(Scene change data)
----------

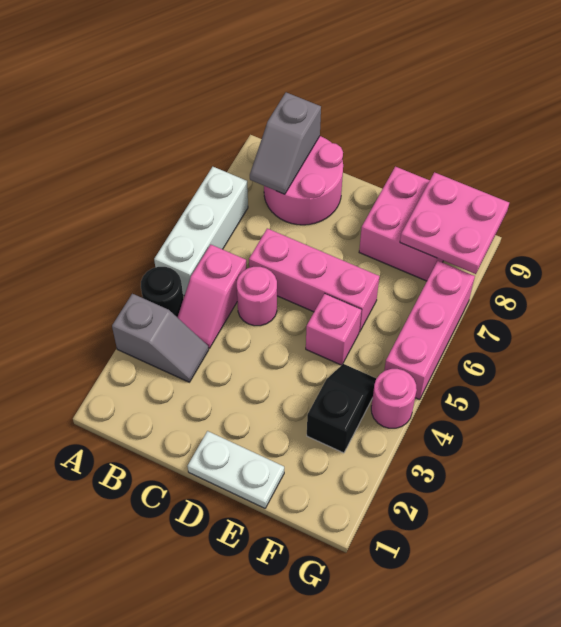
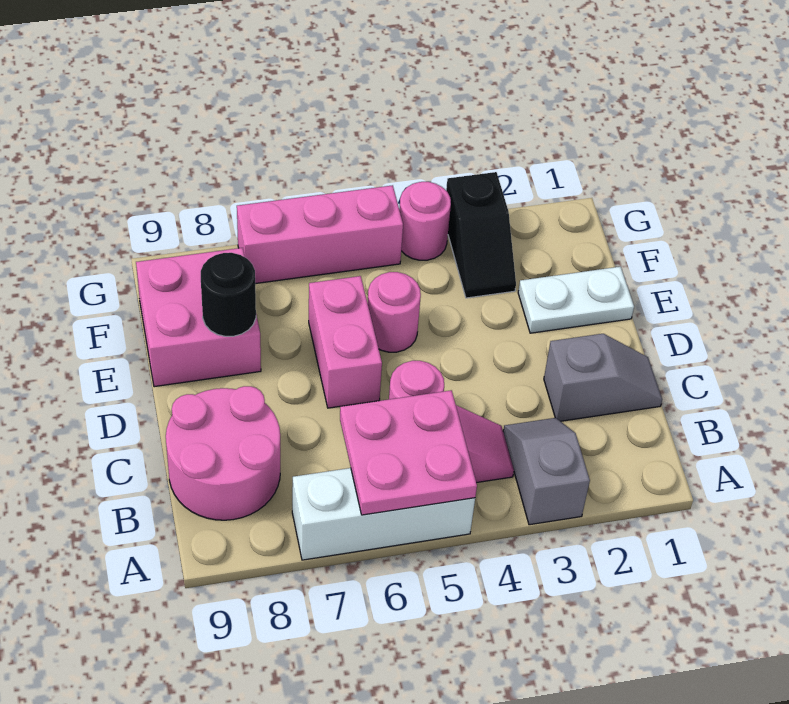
black 1x1 round brick [141,267,183,317] -> black 1x1 round brick moved to [201,253,256,336]
grey 1x2 slope [250,92,321,194] -> grey 1x2 slope moved to [544,334,662,421]
pink 1x3 brick [249,228,380,332] -> pink 1x2 brick [309,276,382,408]
white 1x2 plate [188,431,284,508] -> white 1x2 plate turned to [518,267,634,333]
pink 1x1 brick [306,294,361,365] -> pink 1x1 round brick [368,272,421,352]
black 1x2 slope [307,364,377,453] -> black 1x2 slope turned to [446,172,516,298]
pink 2x2 plate [400,172,509,274] -> pink 2x2 plate moved to [340,390,477,515]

----------

Give back each entry exactly as it appears, with no pictures.

_Result of the exercise_
black 1x1 round brick [141,267,183,317] -> black 1x1 round brick moved to [201,253,256,336]
grey 1x2 slope [250,92,321,194] -> grey 1x2 slope moved to [544,334,662,421]
pink 1x3 brick [249,228,380,332] -> pink 1x2 brick [309,276,382,408]
white 1x2 plate [188,431,284,508] -> white 1x2 plate turned to [518,267,634,333]
pink 1x1 brick [306,294,361,365] -> pink 1x1 round brick [368,272,421,352]
black 1x2 slope [307,364,377,453] -> black 1x2 slope turned to [446,172,516,298]
pink 2x2 plate [400,172,509,274] -> pink 2x2 plate moved to [340,390,477,515]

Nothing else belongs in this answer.